Task input Block Start

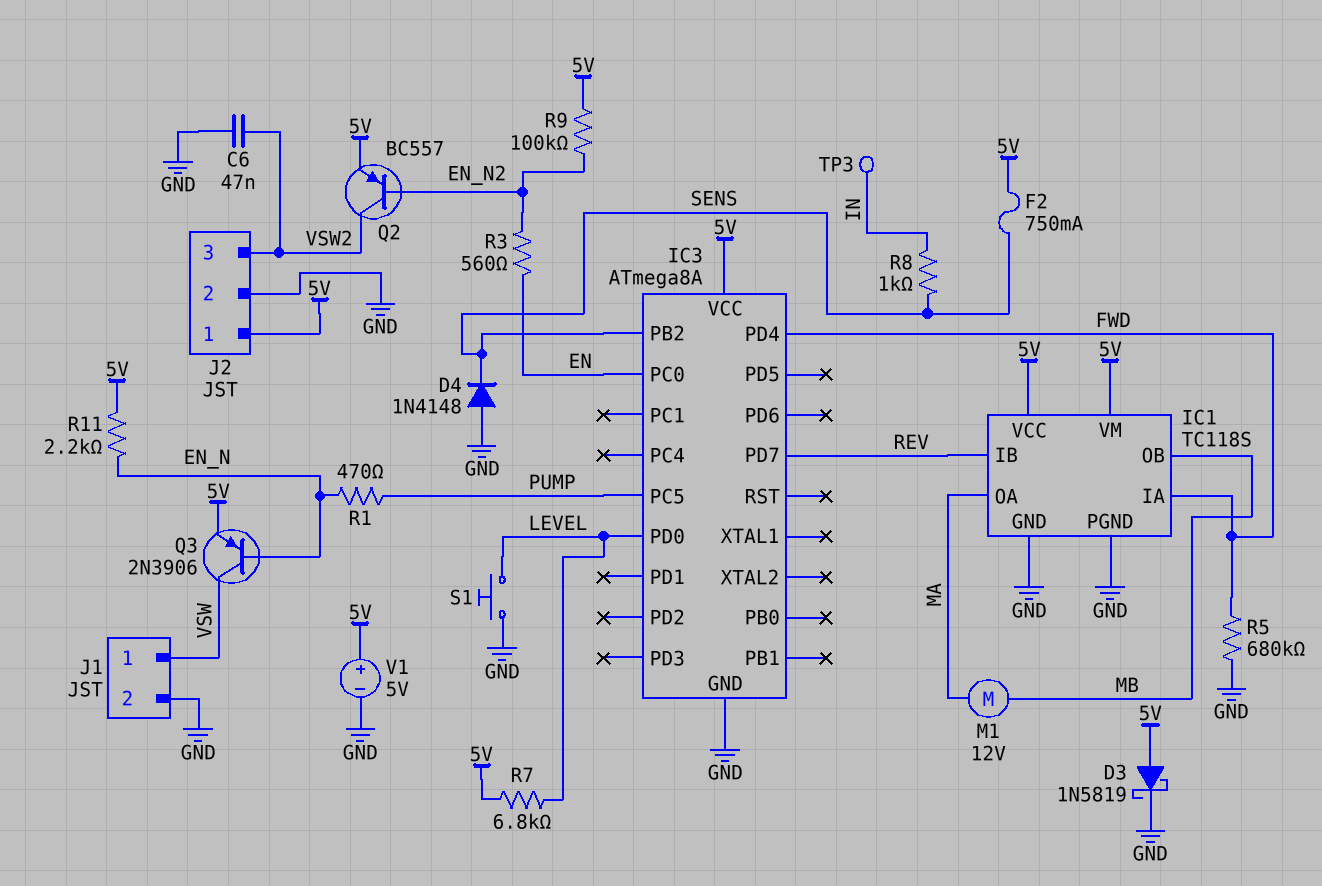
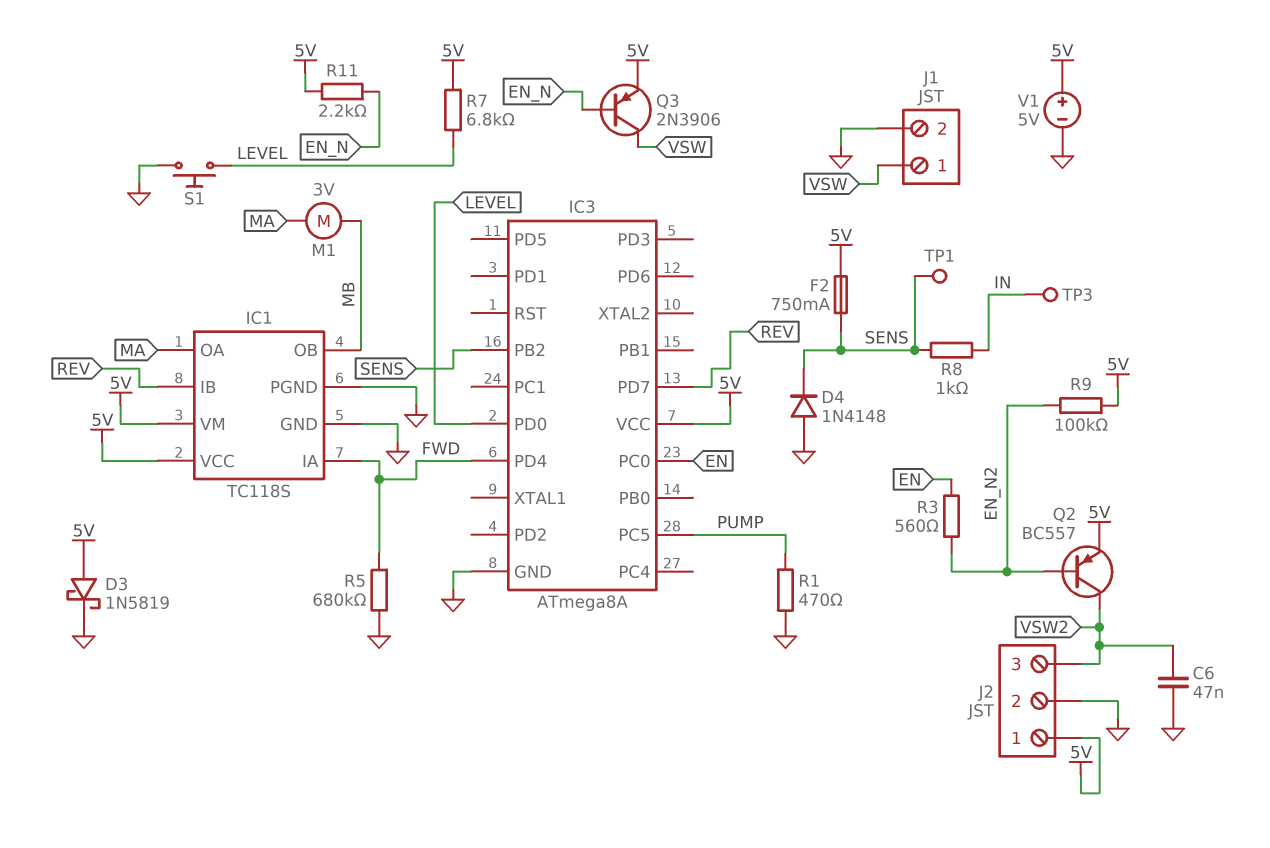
M1: motor 12V (MA, MB) -> motor 3V (MA, MB)
R1: 470 (EN_N, PUMP) -> 470 (GND, PUMP)
TP1: none -> test point (SENS)

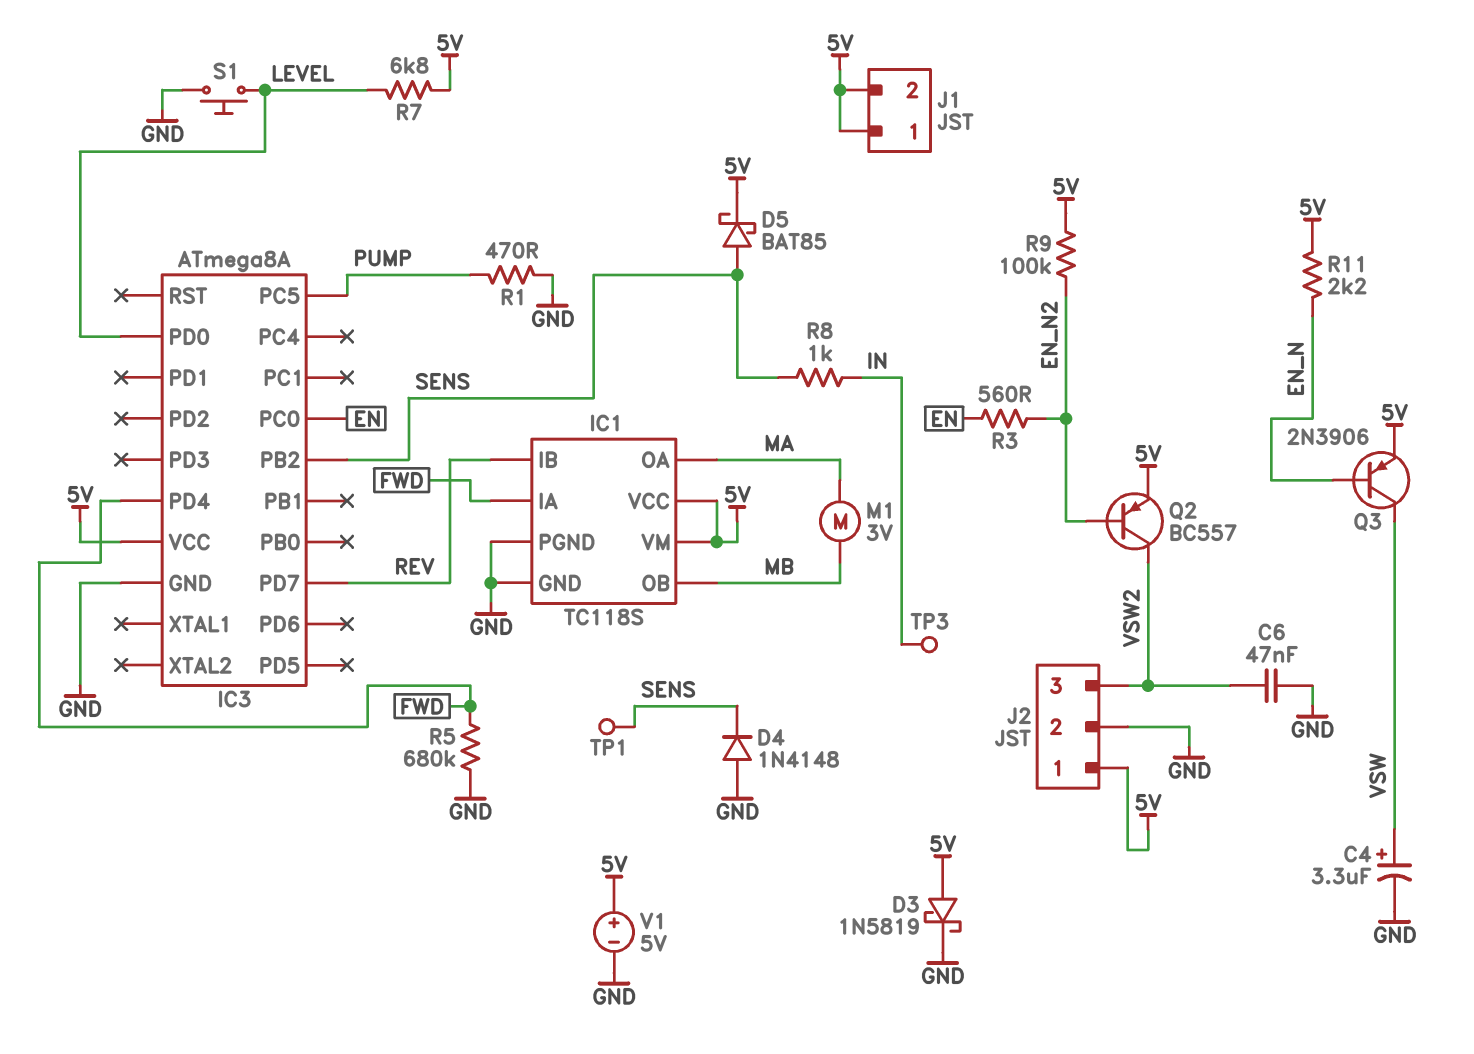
C4: none -> 3.3uF (plus VSW, minus GND)
D5: none -> schottky BAT85 (A SENS, K 5V)
F2: 750mA (5V, SENS) -> none
J1 pin 1: VSW -> 5V
J1 pin 2: GND -> 5V

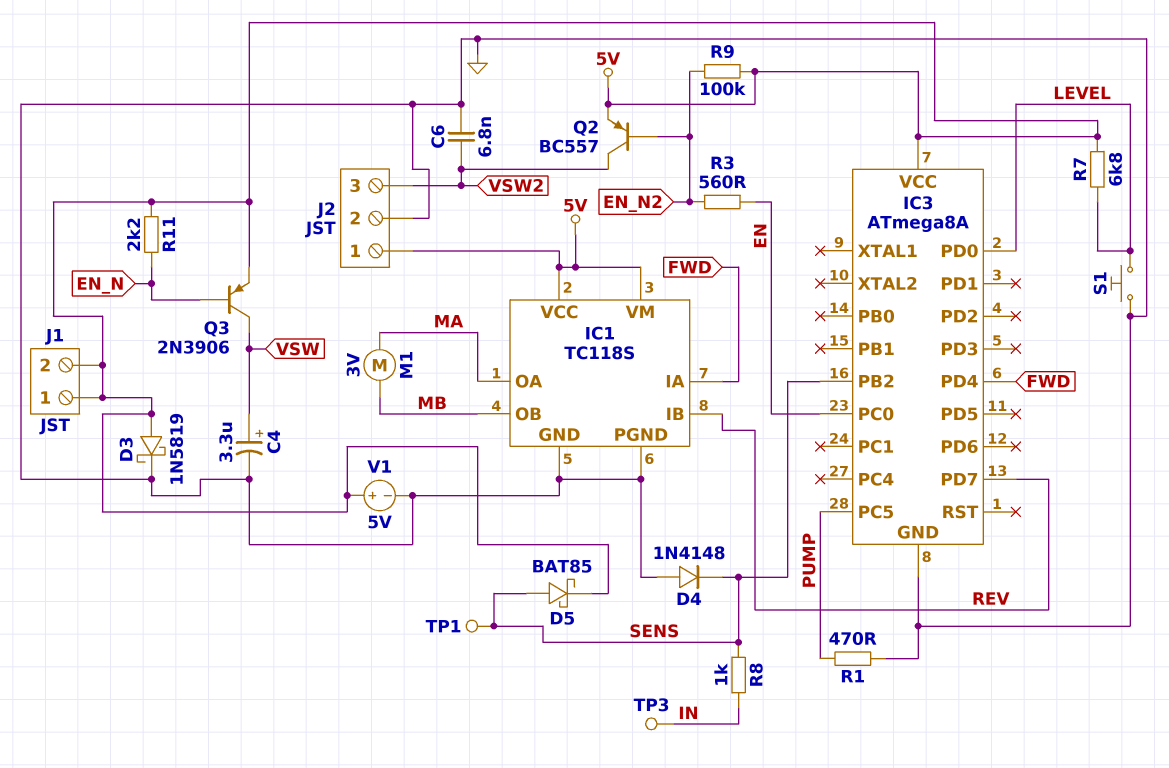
C6: 47nF (GND, VSW2) -> 6.8nF (GND, VSW2)
R5: 680k (FWD, GND) -> none

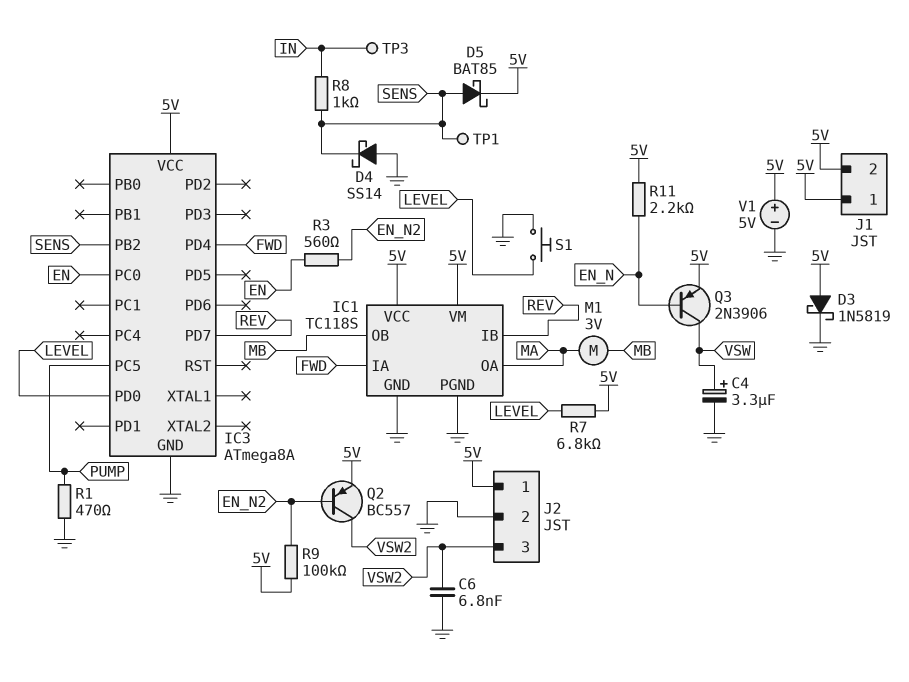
D4: diode 1N4148 (A GND, K SENS) -> schottky SS14 (A GND, K SENS)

Task input Block End

## Instructions to follow
The full listing must come back exactly as written, with its pictures left out.

## Solution
M1: motor 12V (MA, MB) -> motor 3V (MA, MB)
R1: 470 (EN_N, PUMP) -> 470 (GND, PUMP)
TP1: none -> test point (SENS)

C4: none -> 3.3uF (plus VSW, minus GND)
D5: none -> schottky BAT85 (A SENS, K 5V)
F2: 750mA (5V, SENS) -> none
J1 pin 1: VSW -> 5V
J1 pin 2: GND -> 5V

C6: 47nF (GND, VSW2) -> 6.8nF (GND, VSW2)
R5: 680k (FWD, GND) -> none

D4: diode 1N4148 (A GND, K SENS) -> schottky SS14 (A GND, K SENS)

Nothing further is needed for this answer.